Stored data entries
□ □ □ □

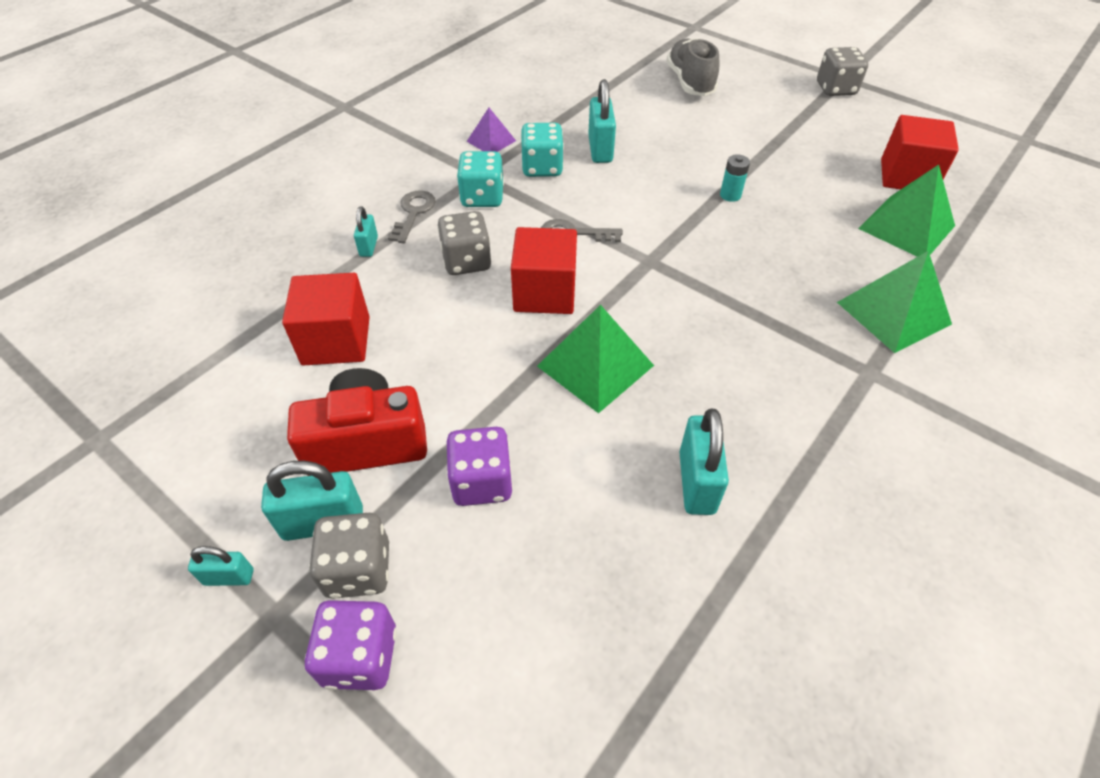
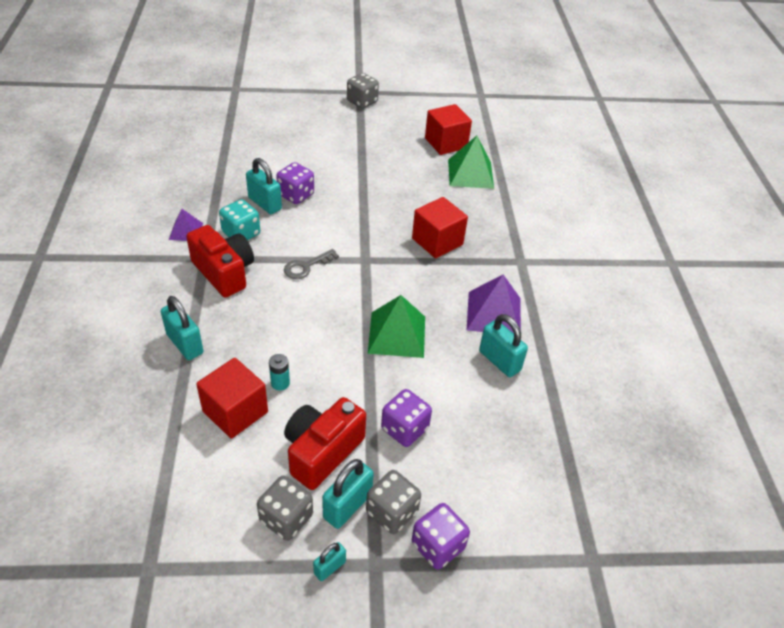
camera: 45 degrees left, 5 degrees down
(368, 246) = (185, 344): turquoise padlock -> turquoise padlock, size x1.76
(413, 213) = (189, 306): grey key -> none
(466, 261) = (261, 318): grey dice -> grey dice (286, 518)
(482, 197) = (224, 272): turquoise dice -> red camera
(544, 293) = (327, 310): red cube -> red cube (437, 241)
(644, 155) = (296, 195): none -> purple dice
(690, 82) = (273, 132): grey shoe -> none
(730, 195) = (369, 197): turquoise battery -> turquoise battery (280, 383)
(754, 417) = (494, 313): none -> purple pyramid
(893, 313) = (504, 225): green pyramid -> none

□ □ □ □

- [What is expected] Extract every line above containing the word "turquoise".

- [Response for this exercise]
(368, 246) = (185, 344): turquoise padlock -> turquoise padlock, size x1.76
(482, 197) = (224, 272): turquoise dice -> red camera
(730, 195) = (369, 197): turquoise battery -> turquoise battery (280, 383)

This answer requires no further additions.